Object state comparisons:
BEGIN
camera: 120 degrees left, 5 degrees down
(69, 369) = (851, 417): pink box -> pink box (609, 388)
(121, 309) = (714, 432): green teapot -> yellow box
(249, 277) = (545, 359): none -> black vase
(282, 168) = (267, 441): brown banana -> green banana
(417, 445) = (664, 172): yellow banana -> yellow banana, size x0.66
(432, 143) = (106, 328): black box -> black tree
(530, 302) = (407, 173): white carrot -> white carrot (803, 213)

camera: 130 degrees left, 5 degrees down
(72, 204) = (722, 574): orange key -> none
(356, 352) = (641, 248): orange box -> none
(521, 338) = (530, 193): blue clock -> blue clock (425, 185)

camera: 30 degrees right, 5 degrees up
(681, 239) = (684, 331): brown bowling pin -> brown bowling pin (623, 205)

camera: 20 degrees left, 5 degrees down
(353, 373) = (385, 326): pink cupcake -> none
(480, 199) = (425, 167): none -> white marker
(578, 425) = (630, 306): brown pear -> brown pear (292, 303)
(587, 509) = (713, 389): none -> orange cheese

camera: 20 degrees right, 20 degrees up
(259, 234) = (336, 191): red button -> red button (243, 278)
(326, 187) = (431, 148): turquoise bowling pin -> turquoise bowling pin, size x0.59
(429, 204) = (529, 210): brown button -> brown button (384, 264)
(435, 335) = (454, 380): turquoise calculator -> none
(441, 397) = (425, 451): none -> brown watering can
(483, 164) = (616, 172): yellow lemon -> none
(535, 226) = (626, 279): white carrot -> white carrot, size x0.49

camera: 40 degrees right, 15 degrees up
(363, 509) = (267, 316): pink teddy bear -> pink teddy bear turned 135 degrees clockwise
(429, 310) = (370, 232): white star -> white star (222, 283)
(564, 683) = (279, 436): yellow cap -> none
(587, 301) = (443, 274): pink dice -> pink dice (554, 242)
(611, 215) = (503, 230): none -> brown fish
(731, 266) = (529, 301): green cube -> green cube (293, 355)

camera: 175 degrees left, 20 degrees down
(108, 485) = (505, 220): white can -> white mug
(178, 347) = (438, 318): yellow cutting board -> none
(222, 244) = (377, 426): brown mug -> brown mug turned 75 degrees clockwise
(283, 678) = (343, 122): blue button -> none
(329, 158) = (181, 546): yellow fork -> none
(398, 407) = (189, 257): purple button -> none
END
### Directions for this task
The data should be written out again in full, exactly as it stands.

### Output
camera: 120 degrees left, 5 degrees down
(69, 369) = (851, 417): pink box -> pink box (609, 388)
(121, 309) = (714, 432): green teapot -> yellow box
(249, 277) = (545, 359): none -> black vase
(282, 168) = (267, 441): brown banana -> green banana
(417, 445) = (664, 172): yellow banana -> yellow banana, size x0.66
(432, 143) = (106, 328): black box -> black tree
(530, 302) = (407, 173): white carrot -> white carrot (803, 213)

camera: 130 degrees left, 5 degrees down
(72, 204) = (722, 574): orange key -> none
(356, 352) = (641, 248): orange box -> none
(521, 338) = (530, 193): blue clock -> blue clock (425, 185)

camera: 30 degrees right, 5 degrees up
(681, 239) = (684, 331): brown bowling pin -> brown bowling pin (623, 205)

camera: 20 degrees left, 5 degrees down
(353, 373) = (385, 326): pink cupcake -> none
(480, 199) = (425, 167): none -> white marker
(578, 425) = (630, 306): brown pear -> brown pear (292, 303)
(587, 509) = (713, 389): none -> orange cheese

camera: 20 degrees right, 20 degrees up
(259, 234) = (336, 191): red button -> red button (243, 278)
(326, 187) = (431, 148): turquoise bowling pin -> turquoise bowling pin, size x0.59
(429, 204) = (529, 210): brown button -> brown button (384, 264)
(435, 335) = (454, 380): turquoise calculator -> none
(441, 397) = (425, 451): none -> brown watering can
(483, 164) = (616, 172): yellow lemon -> none
(535, 226) = (626, 279): white carrot -> white carrot, size x0.49

camera: 40 degrees right, 15 degrees up
(363, 509) = (267, 316): pink teddy bear -> pink teddy bear turned 135 degrees clockwise
(429, 310) = (370, 232): white star -> white star (222, 283)
(564, 683) = (279, 436): yellow cap -> none
(587, 301) = (443, 274): pink dice -> pink dice (554, 242)
(611, 215) = (503, 230): none -> brown fish
(731, 266) = (529, 301): green cube -> green cube (293, 355)

camera: 175 degrees left, 20 degrees down
(108, 485) = (505, 220): white can -> white mug
(178, 347) = (438, 318): yellow cutting board -> none
(222, 244) = (377, 426): brown mug -> brown mug turned 75 degrees clockwise
(283, 678) = (343, 122): blue button -> none
(329, 158) = (181, 546): yellow fork -> none
(398, 407) = (189, 257): purple button -> none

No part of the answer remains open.